> _WORK REQUEST_: Lines of the listing below that contain the string "button" are to be returned.

..............................

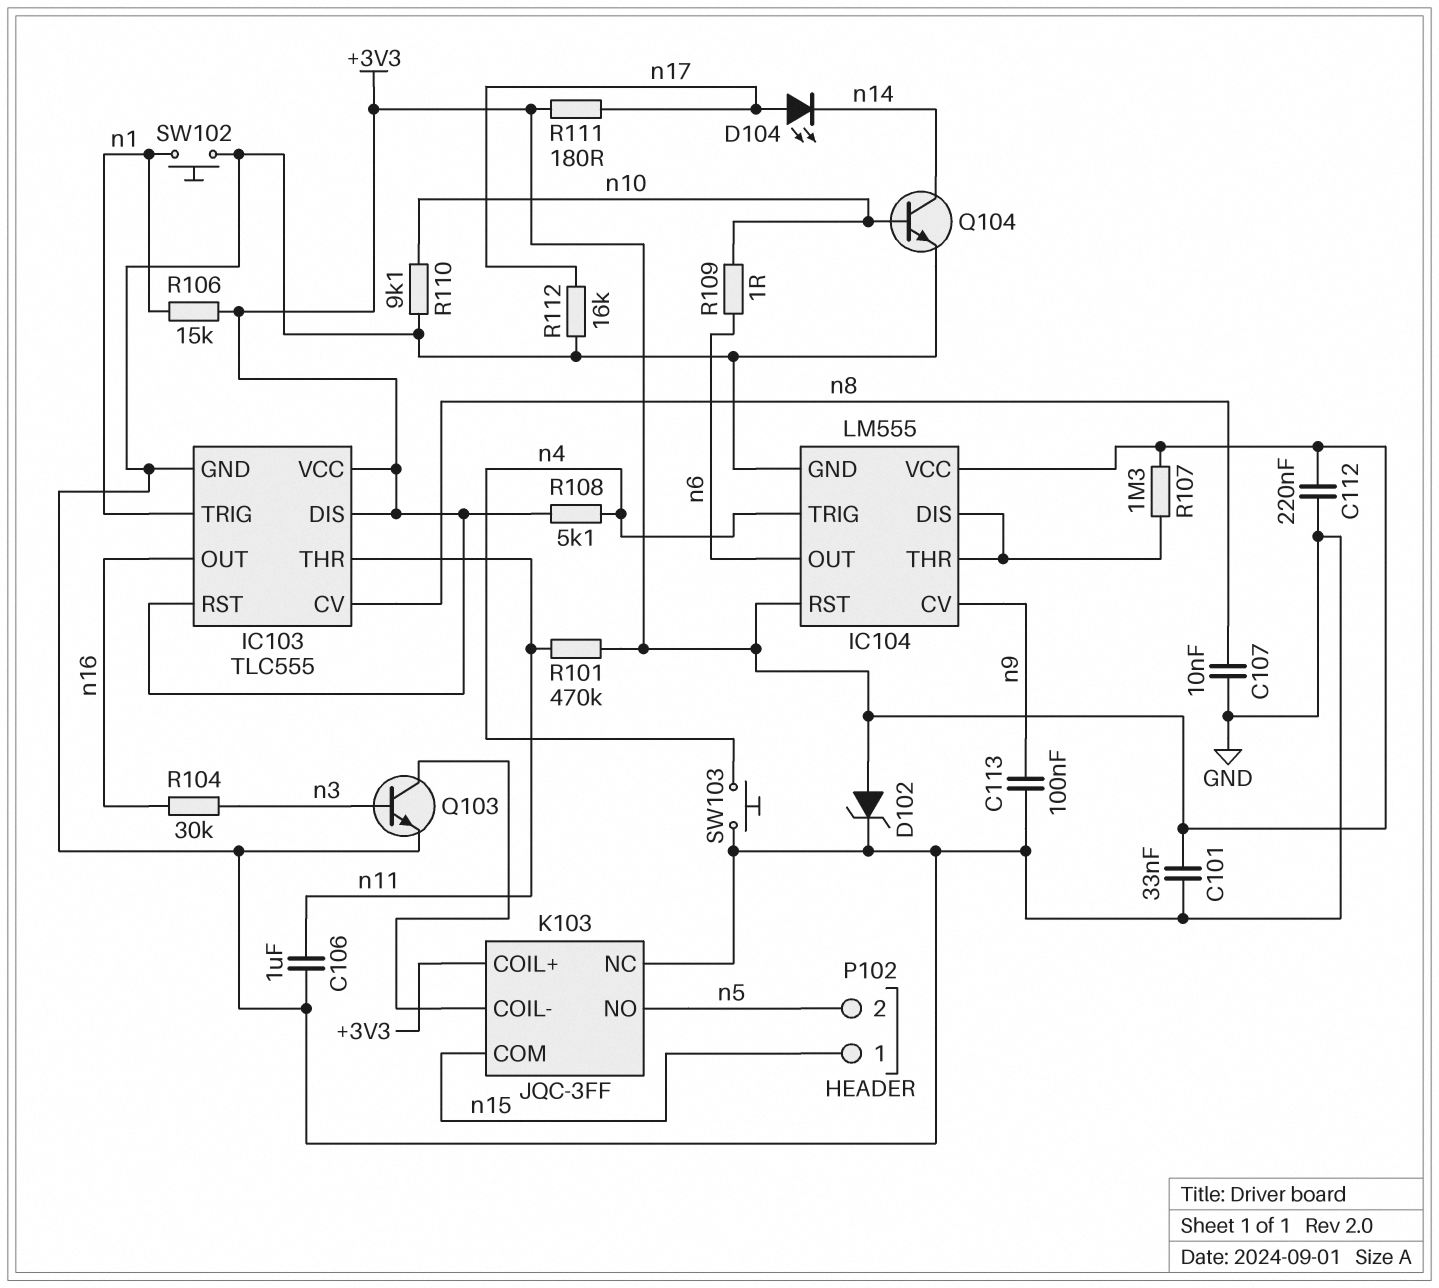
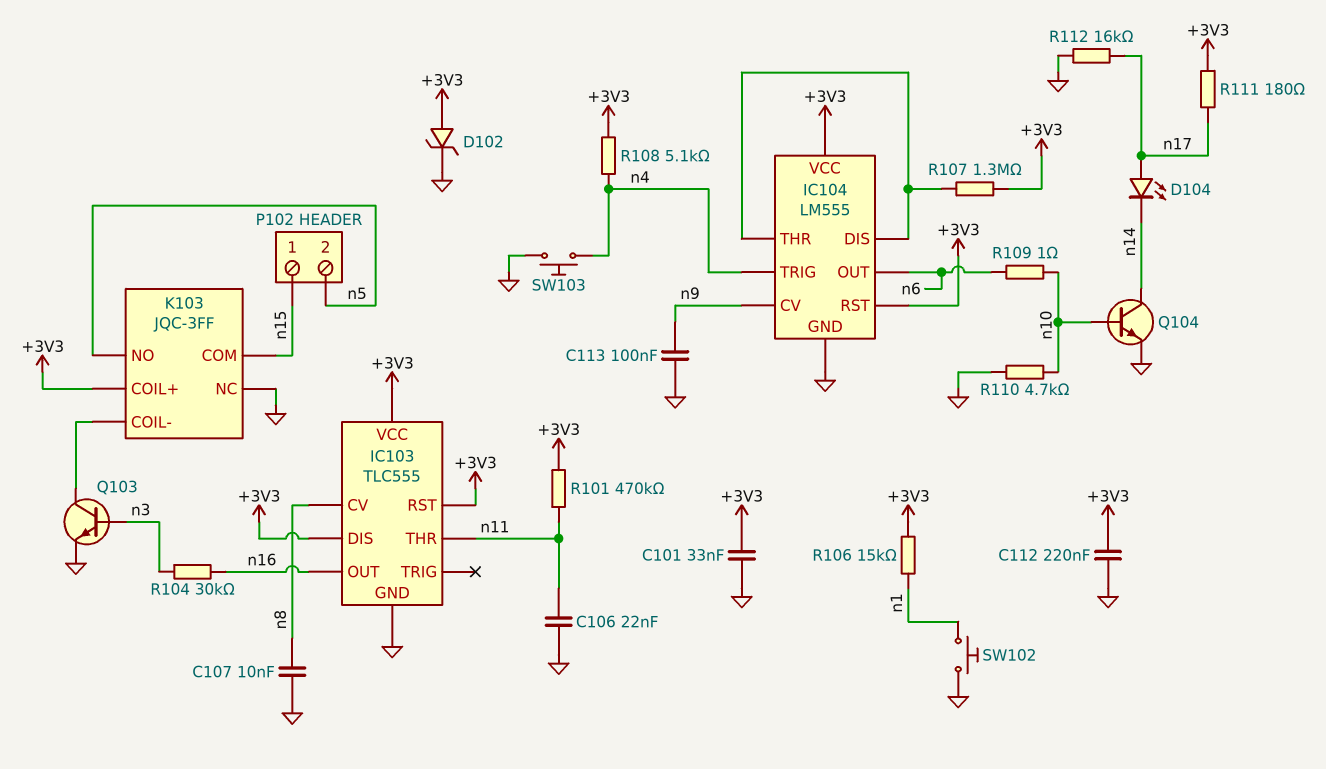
C106: 1uF (GND, n11) -> 22nF (GND, n11)
IC103 pin TRIG: n1 -> none
R110: 9.1k (GND, n10) -> 4.7k (GND, n10)

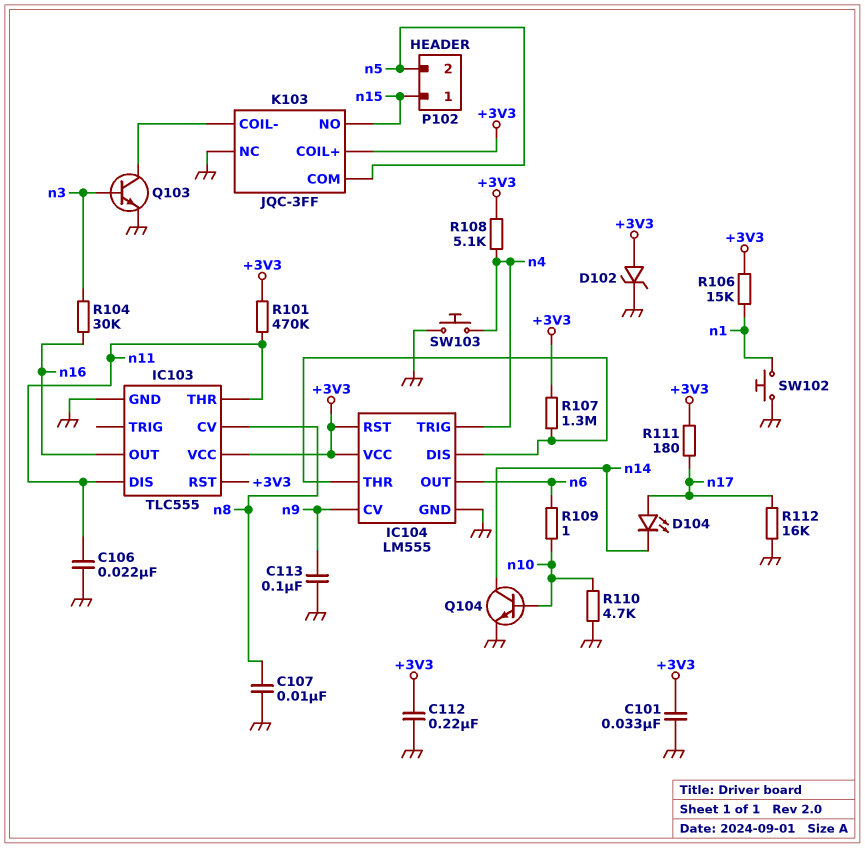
IC103 pin DIS: +3V3 -> n11
K103 pin COM: n15 -> n5
K103 pin NO: n5 -> n15

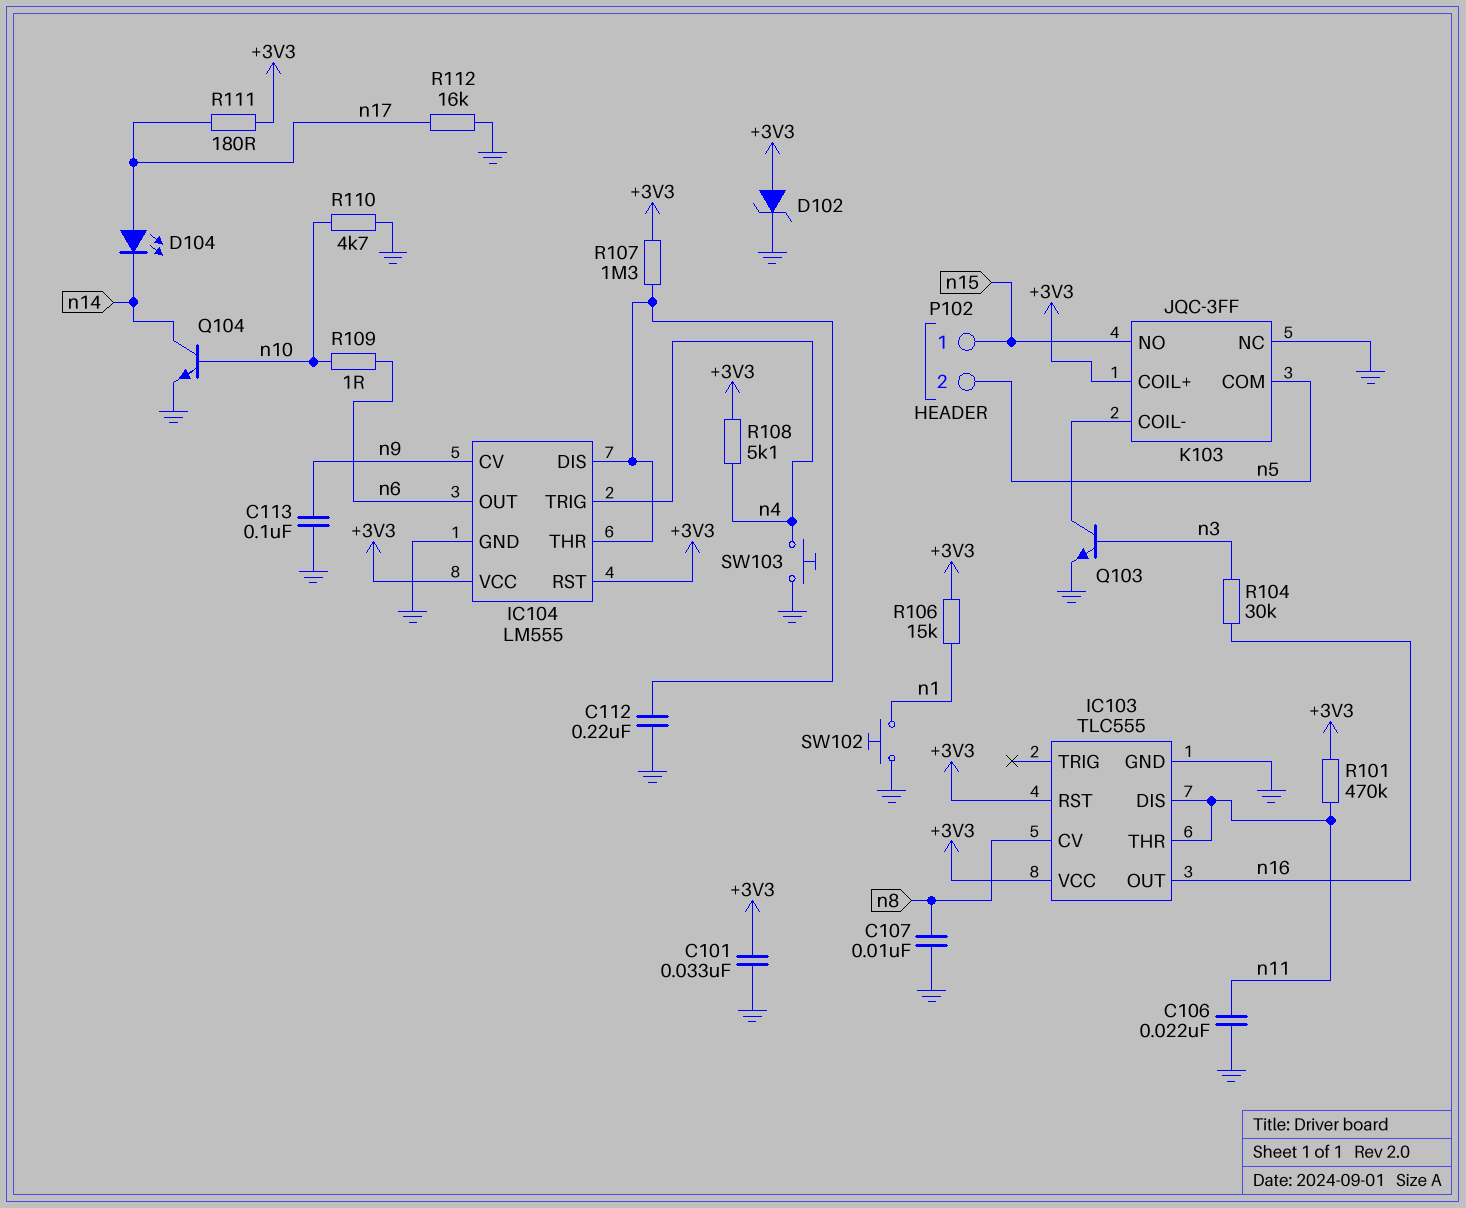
C112: 220nF (+3V3, GND) -> 220nF (GND, IC104/DIS)

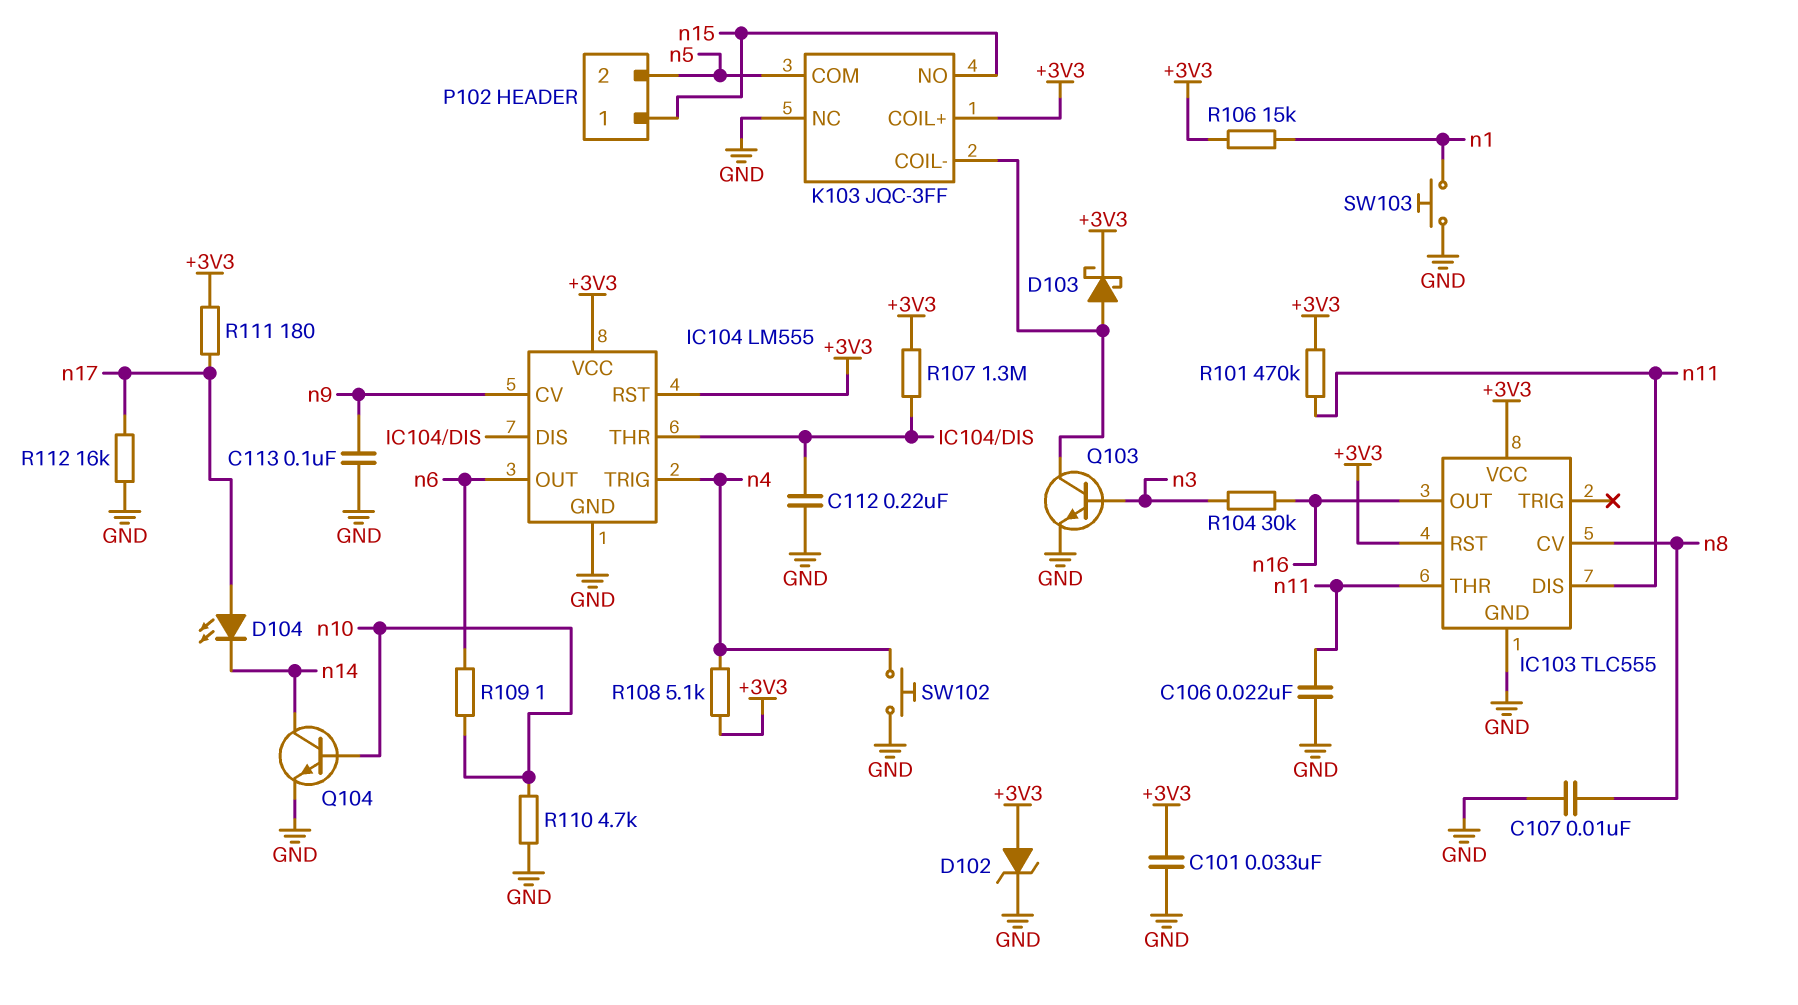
D103: none -> schottky (A K103/COIL-, K +3V3)
SW102: button (GND, n1) -> button (GND, n4)
SW103: button (GND, n4) -> button (GND, n1)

..............................

> _ANSWER BELOW_:
SW102: button (GND, n1) -> button (GND, n4)
SW103: button (GND, n4) -> button (GND, n1)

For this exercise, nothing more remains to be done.